Records for this exercise below:

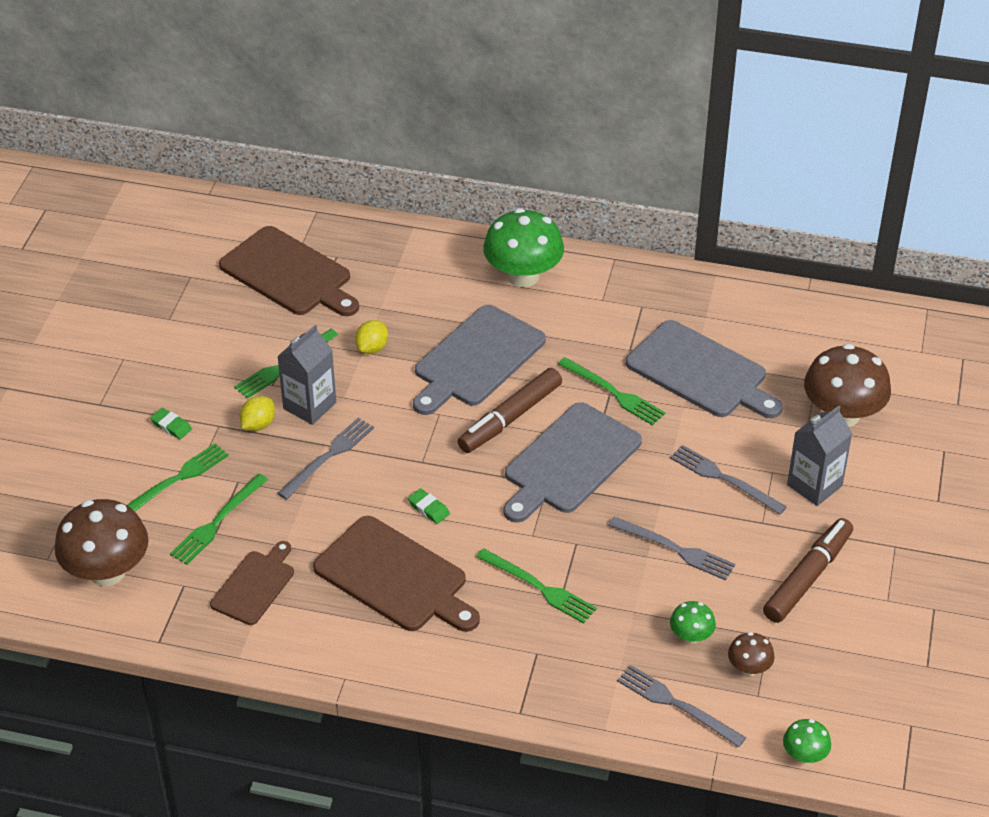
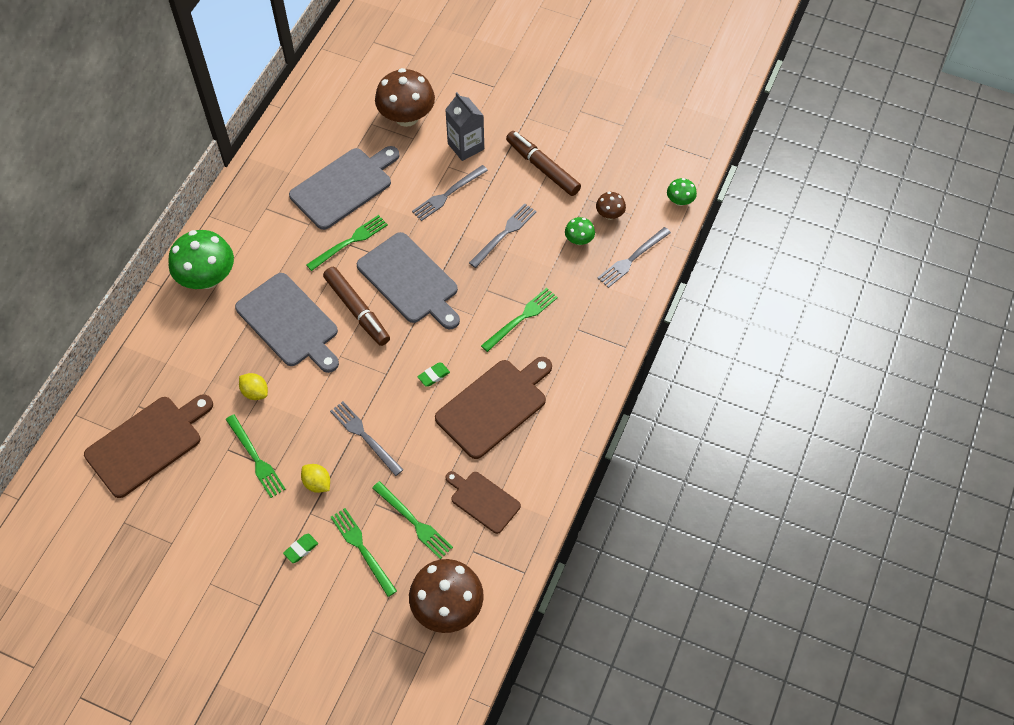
camera: 80 degrees left, 15 degrees up
(309, 406) = (306, 444): grey carton -> none

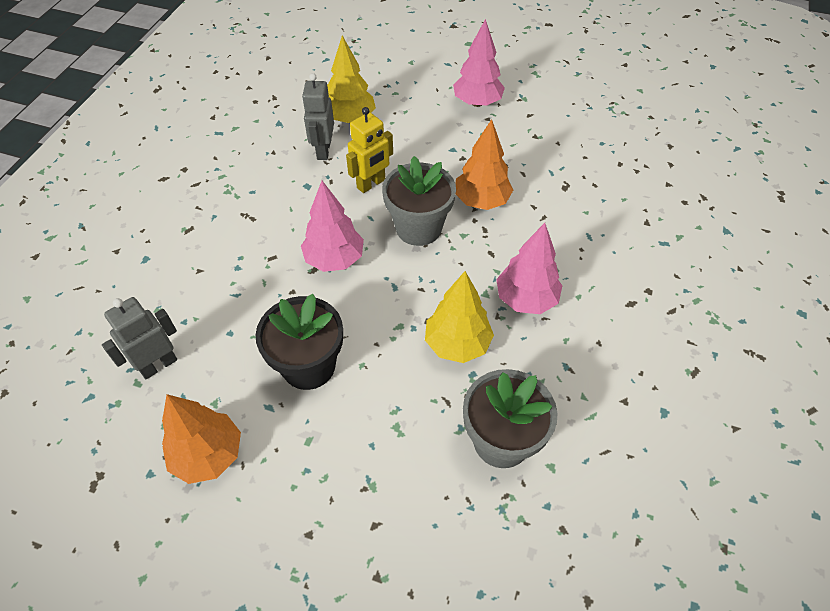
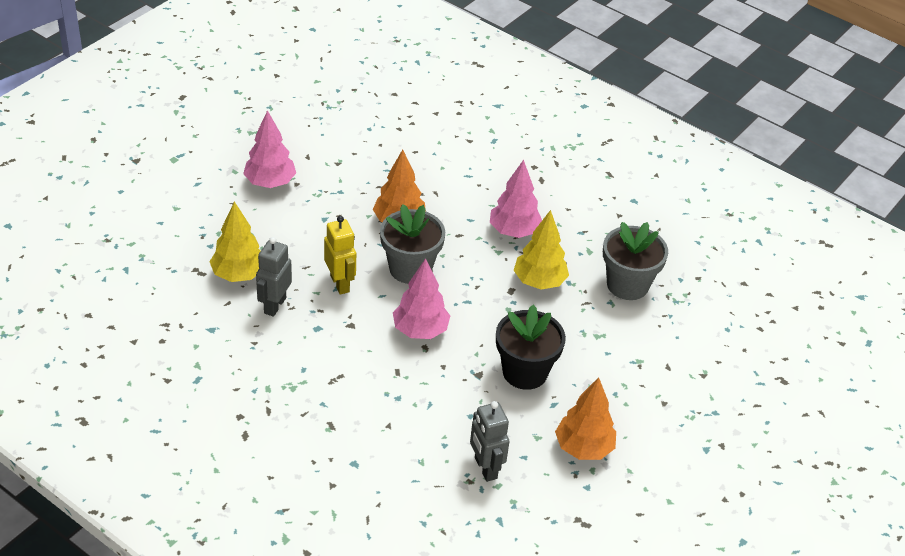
camera: 75 degrees left, 10 degrees down
(323, 150) = (274, 305): grey robot -> grey robot turned 90 degrees clockwise

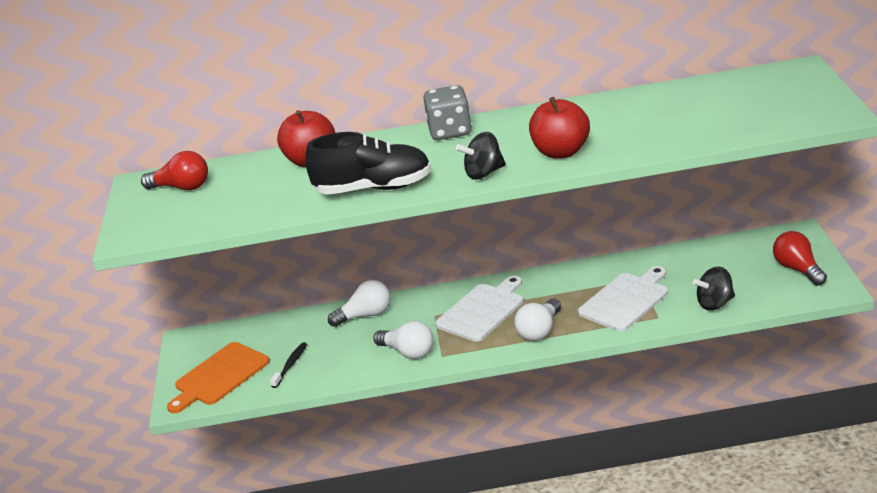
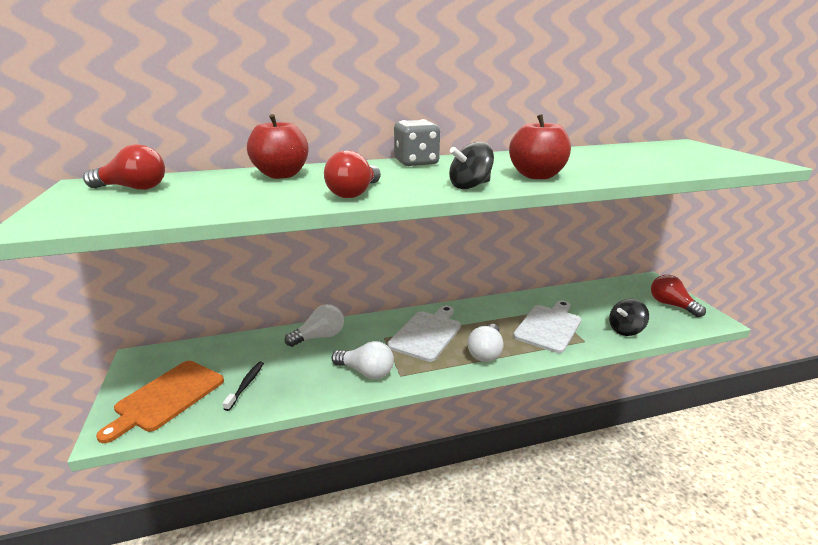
camera: 15 degrees left, 5 degrees down
(373, 188) = (354, 193): black shoe -> red light bulb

End of Records for this exercise.

**Exercise goal:**
Please transcribe exactly the line containing "camera: 75 degrees left, 10 degrees down" and every later line through the end of the records above, omitting pictures.

**Reply:**
camera: 75 degrees left, 10 degrees down
(323, 150) = (274, 305): grey robot -> grey robot turned 90 degrees clockwise

camera: 15 degrees left, 5 degrees down
(373, 188) = (354, 193): black shoe -> red light bulb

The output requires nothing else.